**PROVIDED MATERIAL**
□ □ □ □ □
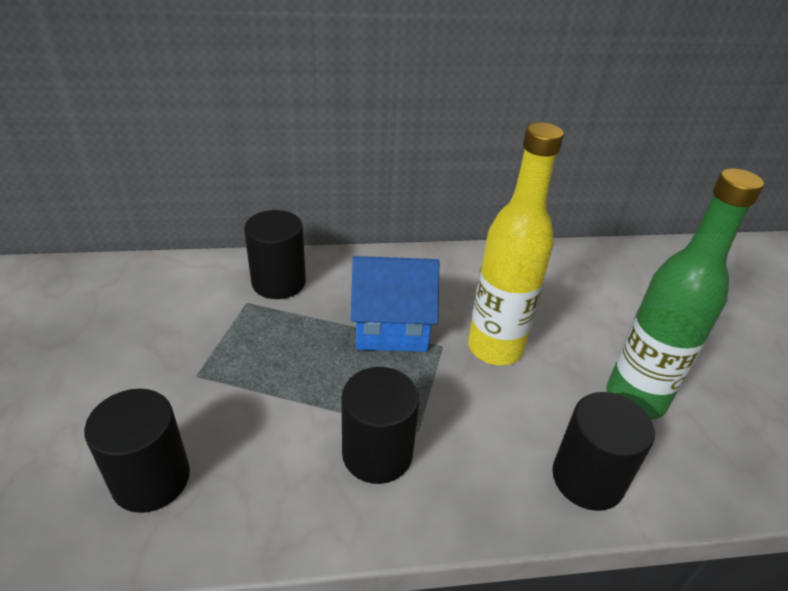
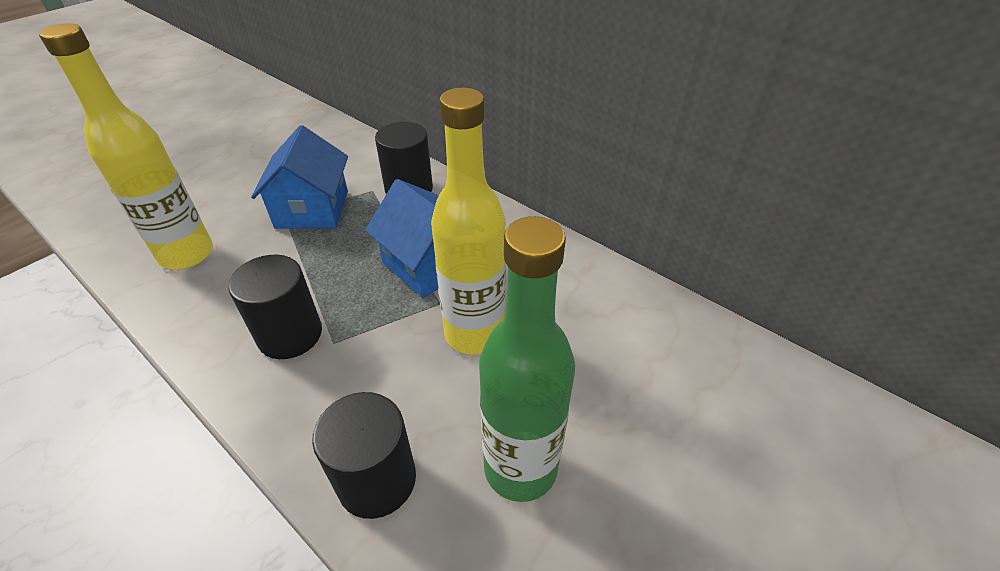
camera: 50 degrees right, 5 degrees up
(151, 479) = (187, 254): black cylinder -> yellow bottle
(216, 352) = (312, 209): none -> blue house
□ □ □ □ □
**YOUR GOAL**
Could you copy the lines above exactly and skip the images?

**SOLUTION TO THE EXERCISE**
camera: 50 degrees right, 5 degrees up
(151, 479) = (187, 254): black cylinder -> yellow bottle
(216, 352) = (312, 209): none -> blue house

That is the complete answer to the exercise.